# REQUIRED WORK
Quote the entries below from the line with "camera: 10 degrees right, 5 degrees down" through the line with "none -> blue pencil [414,147,477,200]", both ends included, and only those lines.

# DATA SECTION
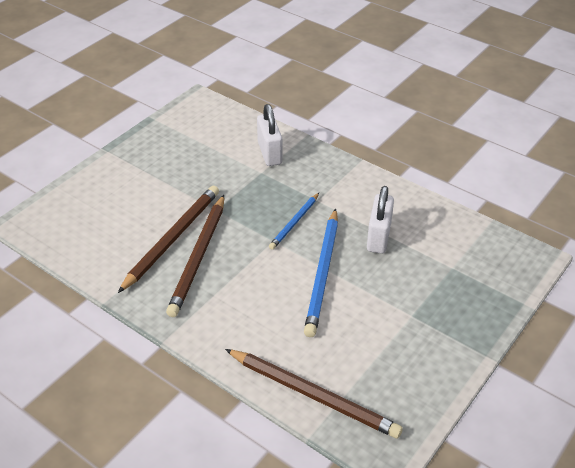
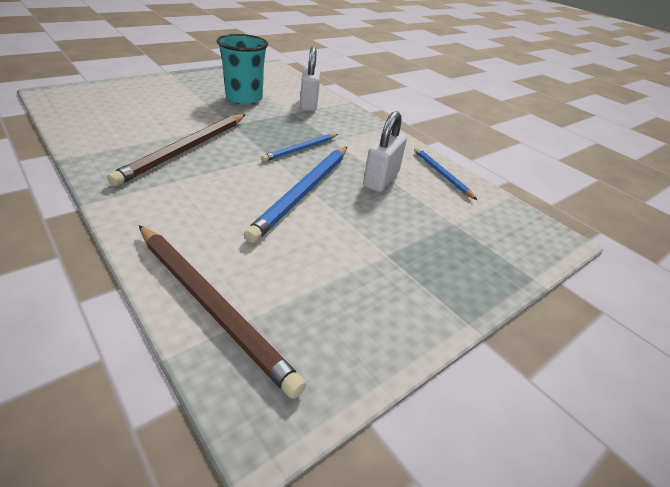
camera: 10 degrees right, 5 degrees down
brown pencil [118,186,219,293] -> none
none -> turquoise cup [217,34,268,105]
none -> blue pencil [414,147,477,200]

==

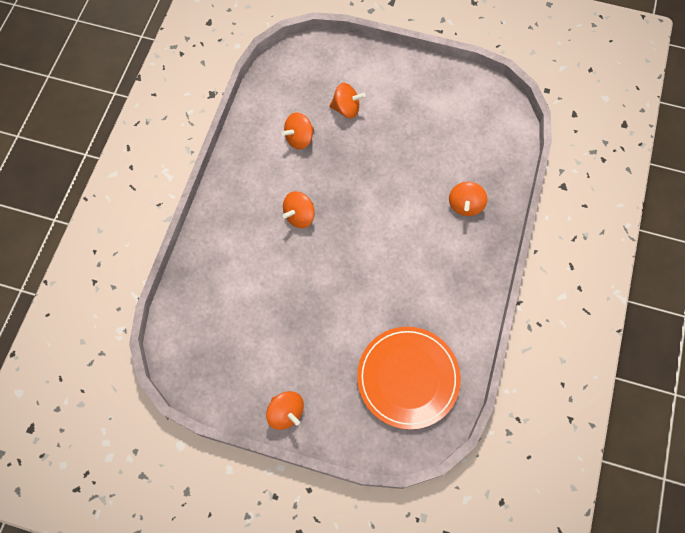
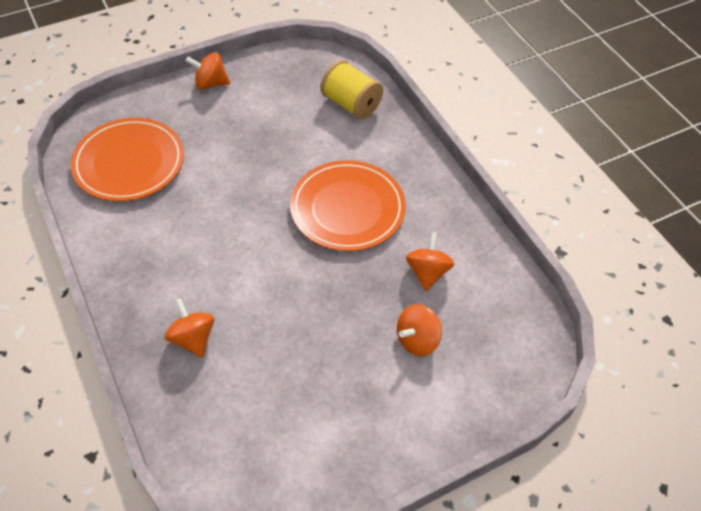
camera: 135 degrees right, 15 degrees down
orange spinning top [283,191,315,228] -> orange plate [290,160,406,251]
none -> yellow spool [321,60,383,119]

# SOLUTION FOR THIS EXERCISE
camera: 10 degrees right, 5 degrees down
brown pencil [118,186,219,293] -> none
none -> turquoise cup [217,34,268,105]
none -> blue pencil [414,147,477,200]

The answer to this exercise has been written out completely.